◆ What this task involves: Tally the lines below containing "pink" and report only the total.
[[ Available data open ]]
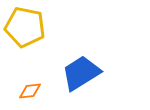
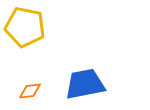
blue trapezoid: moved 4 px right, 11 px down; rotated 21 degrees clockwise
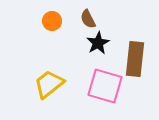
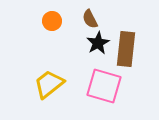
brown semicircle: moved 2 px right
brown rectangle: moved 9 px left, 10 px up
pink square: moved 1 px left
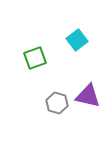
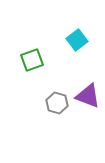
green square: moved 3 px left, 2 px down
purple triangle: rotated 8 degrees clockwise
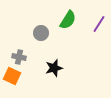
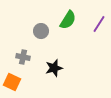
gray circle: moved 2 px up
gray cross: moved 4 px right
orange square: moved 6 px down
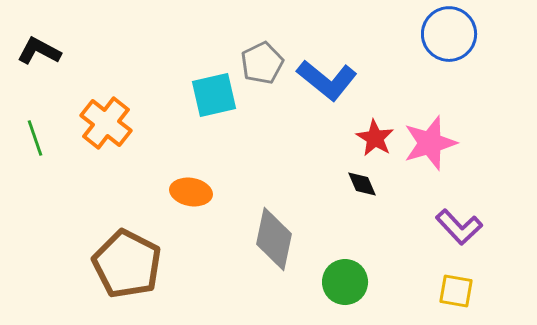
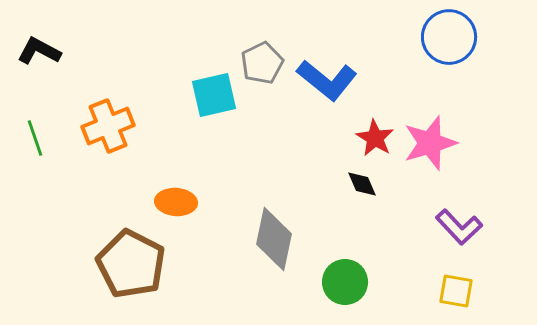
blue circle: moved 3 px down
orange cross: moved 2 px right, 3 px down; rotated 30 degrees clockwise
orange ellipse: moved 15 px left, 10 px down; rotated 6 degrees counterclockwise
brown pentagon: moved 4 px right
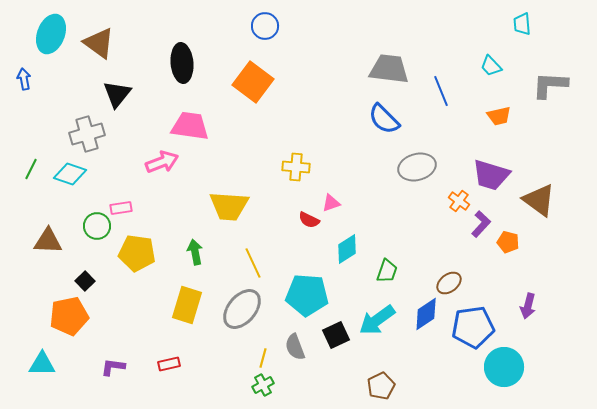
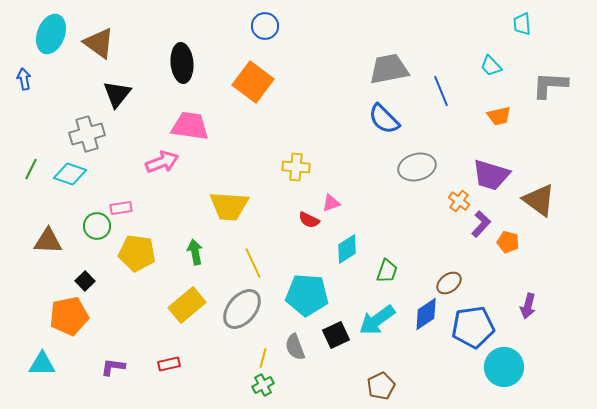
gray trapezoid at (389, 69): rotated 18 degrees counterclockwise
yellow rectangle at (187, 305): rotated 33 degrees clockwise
[[ Available data closed ]]
[[ Available data open ]]
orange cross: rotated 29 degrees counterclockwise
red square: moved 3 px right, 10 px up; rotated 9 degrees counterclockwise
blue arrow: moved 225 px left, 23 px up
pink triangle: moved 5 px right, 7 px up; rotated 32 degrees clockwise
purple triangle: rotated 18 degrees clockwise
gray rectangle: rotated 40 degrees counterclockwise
[[ Available data closed ]]
[[ Available data open ]]
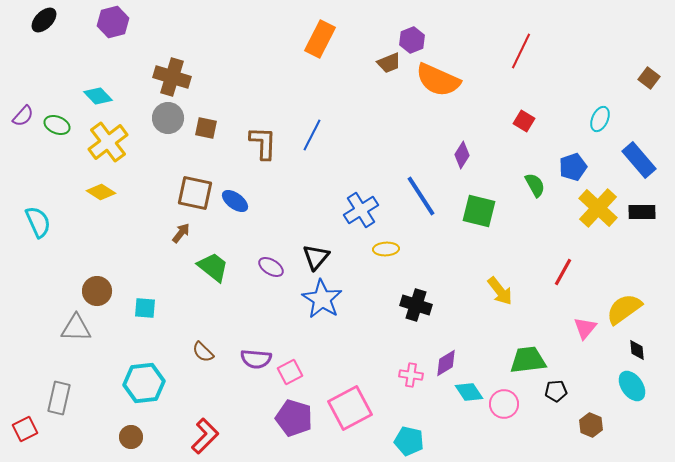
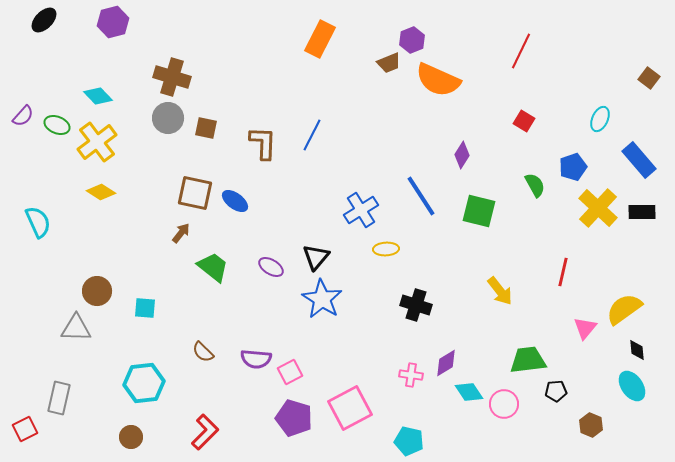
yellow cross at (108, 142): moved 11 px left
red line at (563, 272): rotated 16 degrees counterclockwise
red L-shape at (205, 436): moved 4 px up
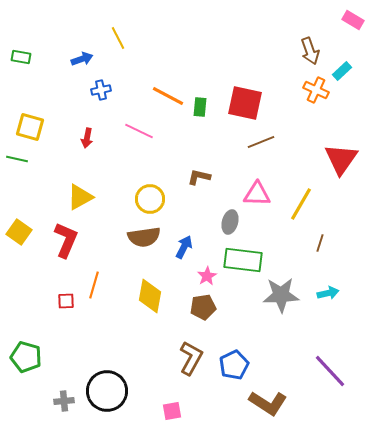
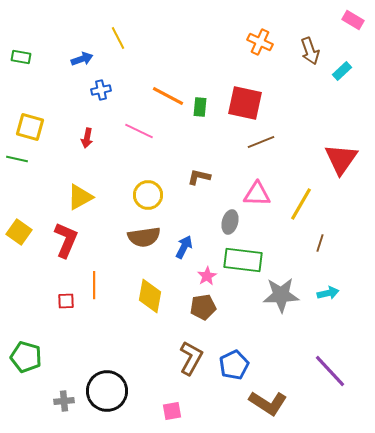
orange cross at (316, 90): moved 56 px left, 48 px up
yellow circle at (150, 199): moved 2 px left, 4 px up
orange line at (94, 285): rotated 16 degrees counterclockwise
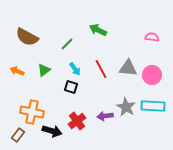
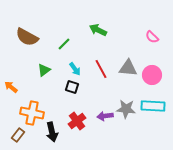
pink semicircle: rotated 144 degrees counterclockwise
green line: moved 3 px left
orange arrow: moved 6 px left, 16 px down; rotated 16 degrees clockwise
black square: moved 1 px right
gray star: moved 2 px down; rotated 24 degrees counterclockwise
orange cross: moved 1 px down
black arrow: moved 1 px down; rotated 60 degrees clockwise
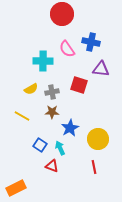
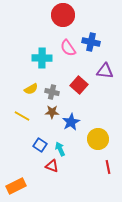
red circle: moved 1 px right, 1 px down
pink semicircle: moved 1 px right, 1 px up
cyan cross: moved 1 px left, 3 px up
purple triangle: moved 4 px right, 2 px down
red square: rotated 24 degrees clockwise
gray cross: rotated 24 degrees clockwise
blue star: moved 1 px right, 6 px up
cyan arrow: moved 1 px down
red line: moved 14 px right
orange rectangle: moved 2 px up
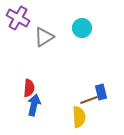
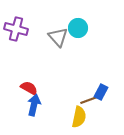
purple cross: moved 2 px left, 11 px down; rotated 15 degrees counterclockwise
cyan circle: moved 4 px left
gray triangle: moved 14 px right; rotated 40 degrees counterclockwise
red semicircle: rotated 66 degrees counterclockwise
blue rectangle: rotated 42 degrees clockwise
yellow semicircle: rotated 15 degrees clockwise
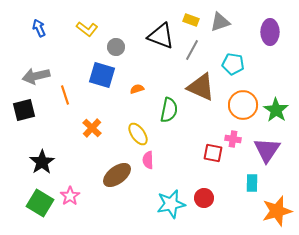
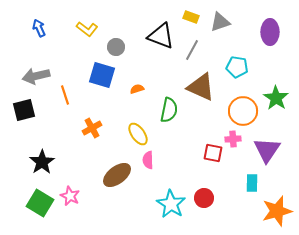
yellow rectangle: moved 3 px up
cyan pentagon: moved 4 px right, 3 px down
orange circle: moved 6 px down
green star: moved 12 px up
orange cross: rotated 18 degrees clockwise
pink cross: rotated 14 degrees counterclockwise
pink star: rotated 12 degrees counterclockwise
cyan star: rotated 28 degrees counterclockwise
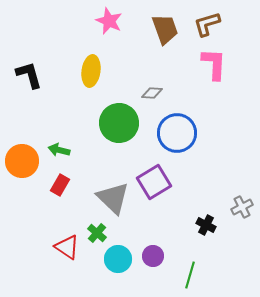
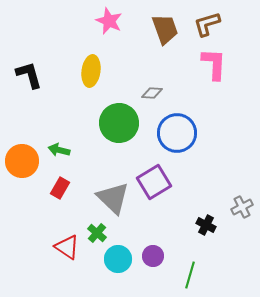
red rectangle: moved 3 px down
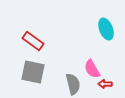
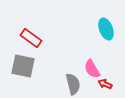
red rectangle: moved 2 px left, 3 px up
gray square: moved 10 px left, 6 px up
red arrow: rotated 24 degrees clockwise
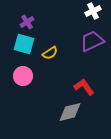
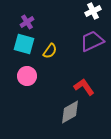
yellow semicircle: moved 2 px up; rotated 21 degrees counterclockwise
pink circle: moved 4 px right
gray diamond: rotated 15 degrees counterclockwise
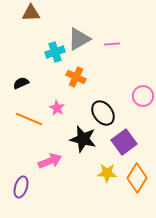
[[ Available data closed ]]
◆ Solution for this task: 7